• _AIM OF THE TASK_
The answer should be each line of the records that contains the word "black"; please copy them all.

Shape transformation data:
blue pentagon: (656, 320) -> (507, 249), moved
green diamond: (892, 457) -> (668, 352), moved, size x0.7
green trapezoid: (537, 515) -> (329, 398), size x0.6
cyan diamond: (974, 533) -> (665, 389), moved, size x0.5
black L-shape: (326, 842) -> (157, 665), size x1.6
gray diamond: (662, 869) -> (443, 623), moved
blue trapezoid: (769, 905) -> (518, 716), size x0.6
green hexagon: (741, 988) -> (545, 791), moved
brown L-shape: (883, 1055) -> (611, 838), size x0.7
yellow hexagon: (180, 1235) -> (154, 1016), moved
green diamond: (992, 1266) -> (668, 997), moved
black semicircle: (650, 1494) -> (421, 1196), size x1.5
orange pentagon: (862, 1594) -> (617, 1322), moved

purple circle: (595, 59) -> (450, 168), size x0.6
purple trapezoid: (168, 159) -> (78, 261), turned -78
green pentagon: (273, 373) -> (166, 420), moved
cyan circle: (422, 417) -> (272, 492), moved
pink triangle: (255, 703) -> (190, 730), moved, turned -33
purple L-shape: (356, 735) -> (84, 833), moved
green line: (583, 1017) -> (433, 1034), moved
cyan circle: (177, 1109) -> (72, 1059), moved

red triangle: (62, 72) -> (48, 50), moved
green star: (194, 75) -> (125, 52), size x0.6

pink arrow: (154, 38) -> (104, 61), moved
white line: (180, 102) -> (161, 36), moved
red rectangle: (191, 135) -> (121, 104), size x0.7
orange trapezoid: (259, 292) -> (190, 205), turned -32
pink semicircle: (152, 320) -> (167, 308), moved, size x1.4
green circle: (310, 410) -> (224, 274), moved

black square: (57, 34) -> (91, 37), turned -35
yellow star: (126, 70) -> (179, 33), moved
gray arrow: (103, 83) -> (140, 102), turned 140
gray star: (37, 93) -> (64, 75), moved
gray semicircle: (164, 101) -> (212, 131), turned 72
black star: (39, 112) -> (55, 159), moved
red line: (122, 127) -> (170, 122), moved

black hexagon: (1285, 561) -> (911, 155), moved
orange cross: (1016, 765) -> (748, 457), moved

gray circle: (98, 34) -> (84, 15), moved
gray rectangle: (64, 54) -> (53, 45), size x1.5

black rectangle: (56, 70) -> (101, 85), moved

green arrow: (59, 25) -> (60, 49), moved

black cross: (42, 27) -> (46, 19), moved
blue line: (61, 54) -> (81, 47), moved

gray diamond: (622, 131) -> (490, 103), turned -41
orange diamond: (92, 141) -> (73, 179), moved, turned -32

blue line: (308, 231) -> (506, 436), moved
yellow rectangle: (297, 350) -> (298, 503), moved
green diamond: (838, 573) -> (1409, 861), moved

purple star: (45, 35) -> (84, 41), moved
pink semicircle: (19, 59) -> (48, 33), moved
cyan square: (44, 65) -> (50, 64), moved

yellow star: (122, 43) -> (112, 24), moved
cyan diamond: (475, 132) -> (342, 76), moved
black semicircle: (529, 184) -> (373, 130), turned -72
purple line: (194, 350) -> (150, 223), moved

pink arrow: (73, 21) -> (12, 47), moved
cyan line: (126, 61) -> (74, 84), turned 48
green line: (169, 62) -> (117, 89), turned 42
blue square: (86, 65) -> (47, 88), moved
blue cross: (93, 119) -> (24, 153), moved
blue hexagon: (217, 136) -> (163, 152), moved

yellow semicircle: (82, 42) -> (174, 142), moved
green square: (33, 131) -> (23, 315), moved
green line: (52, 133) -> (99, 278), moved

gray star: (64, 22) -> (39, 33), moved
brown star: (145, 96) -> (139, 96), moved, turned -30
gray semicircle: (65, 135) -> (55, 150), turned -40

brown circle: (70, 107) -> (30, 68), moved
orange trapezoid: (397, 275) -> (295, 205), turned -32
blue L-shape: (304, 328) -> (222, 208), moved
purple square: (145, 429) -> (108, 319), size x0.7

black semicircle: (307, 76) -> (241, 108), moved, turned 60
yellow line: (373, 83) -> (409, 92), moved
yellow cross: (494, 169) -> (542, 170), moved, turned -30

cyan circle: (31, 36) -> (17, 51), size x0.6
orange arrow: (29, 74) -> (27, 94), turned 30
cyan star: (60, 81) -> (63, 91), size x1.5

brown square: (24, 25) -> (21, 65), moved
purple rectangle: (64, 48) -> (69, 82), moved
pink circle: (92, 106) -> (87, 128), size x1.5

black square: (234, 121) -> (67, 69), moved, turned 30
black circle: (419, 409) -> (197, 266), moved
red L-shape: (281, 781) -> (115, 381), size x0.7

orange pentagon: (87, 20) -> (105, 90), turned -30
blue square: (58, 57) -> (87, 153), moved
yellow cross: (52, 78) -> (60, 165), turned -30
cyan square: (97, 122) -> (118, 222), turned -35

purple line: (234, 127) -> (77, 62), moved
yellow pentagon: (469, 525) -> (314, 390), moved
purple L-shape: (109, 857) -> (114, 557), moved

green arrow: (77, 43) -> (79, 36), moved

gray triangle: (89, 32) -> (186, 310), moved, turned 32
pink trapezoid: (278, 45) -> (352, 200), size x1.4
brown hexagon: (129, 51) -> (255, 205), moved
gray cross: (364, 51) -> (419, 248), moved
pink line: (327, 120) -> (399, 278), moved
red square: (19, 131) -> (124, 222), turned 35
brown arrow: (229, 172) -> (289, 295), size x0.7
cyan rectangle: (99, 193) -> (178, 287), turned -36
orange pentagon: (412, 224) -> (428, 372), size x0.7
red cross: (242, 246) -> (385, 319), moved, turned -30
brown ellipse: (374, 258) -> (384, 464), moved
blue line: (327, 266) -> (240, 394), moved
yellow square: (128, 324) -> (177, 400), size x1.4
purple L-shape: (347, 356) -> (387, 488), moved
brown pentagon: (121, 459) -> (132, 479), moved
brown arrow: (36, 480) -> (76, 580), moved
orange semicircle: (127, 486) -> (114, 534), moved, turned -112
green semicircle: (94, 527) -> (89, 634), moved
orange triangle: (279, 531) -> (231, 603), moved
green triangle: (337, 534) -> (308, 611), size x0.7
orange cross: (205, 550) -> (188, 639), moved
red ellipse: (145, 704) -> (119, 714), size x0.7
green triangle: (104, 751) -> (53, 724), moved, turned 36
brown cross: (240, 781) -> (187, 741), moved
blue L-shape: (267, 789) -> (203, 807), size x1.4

• _ANSWER SPACE_
black L-shape: (326, 842) -> (157, 665), size x1.6
black semicircle: (650, 1494) -> (421, 1196), size x1.5
black square: (57, 34) -> (91, 37), turned -35
black star: (39, 112) -> (55, 159), moved
black hexagon: (1285, 561) -> (911, 155), moved
black rectangle: (56, 70) -> (101, 85), moved
black cross: (42, 27) -> (46, 19), moved
black semicircle: (529, 184) -> (373, 130), turned -72
black semicircle: (307, 76) -> (241, 108), moved, turned 60
black square: (234, 121) -> (67, 69), moved, turned 30
black circle: (419, 409) -> (197, 266), moved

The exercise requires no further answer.